#### Given data ####

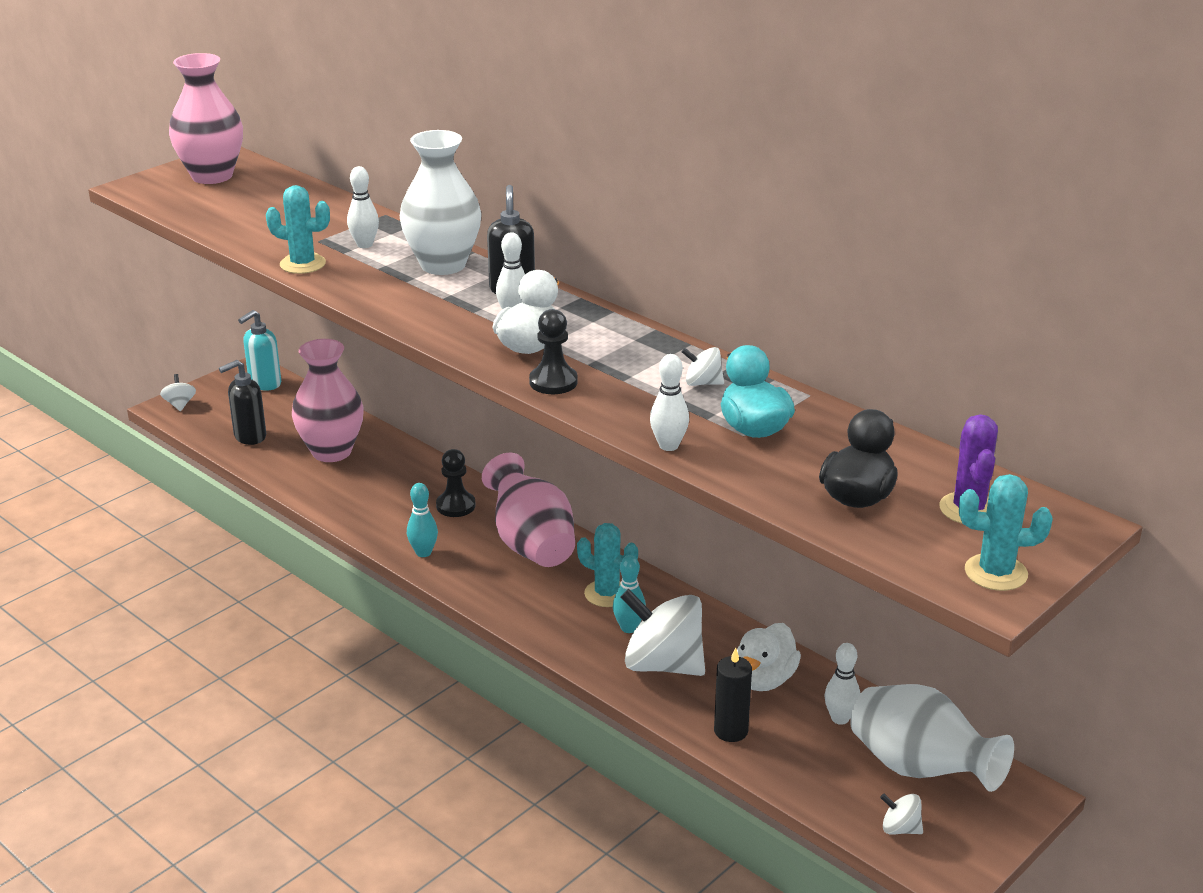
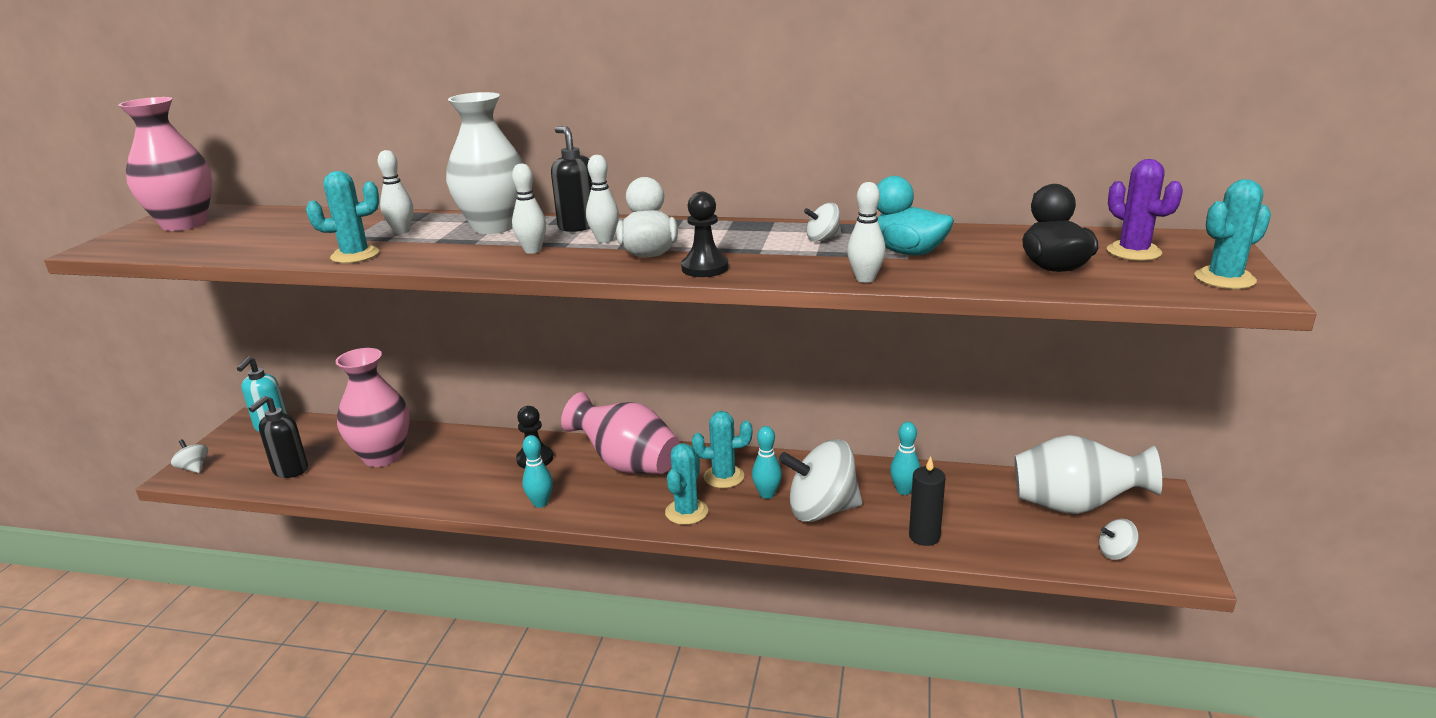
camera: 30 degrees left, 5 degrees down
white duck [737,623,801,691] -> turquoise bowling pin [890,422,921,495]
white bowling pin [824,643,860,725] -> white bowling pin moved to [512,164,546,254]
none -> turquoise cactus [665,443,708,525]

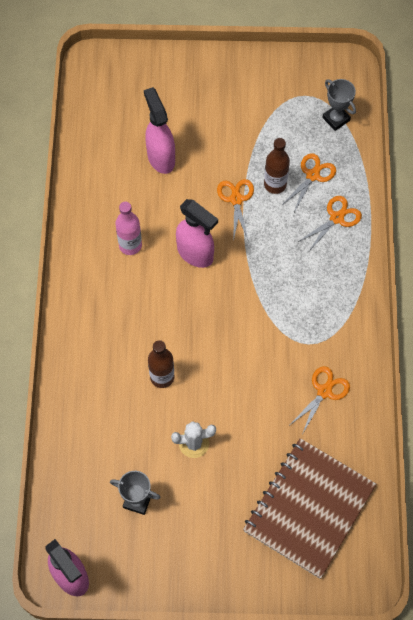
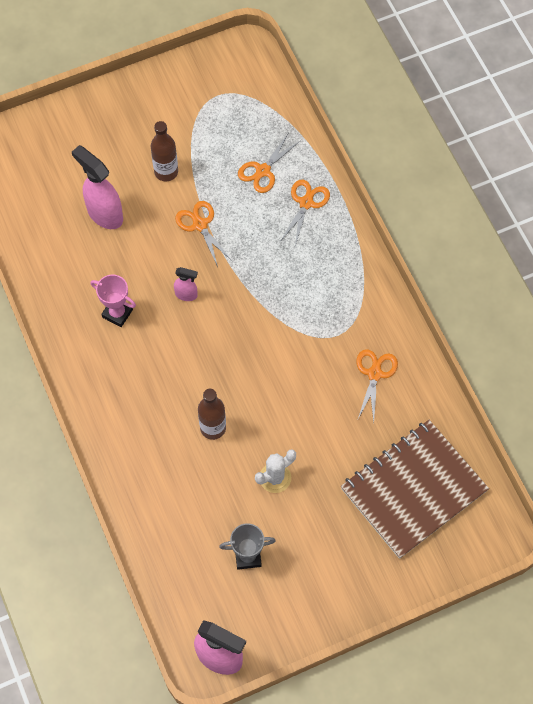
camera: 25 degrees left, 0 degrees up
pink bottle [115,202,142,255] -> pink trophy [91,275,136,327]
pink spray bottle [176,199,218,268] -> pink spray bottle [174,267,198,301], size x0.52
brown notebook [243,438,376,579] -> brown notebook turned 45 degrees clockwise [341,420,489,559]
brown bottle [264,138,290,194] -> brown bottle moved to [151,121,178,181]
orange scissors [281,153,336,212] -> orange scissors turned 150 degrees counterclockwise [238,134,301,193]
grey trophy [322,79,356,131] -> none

####

To do:
Where the string "none" appears in a line of the entries above, return that line.

The answer:
none -> turquoise cactus [665,443,708,525]
grey trophy [322,79,356,131] -> none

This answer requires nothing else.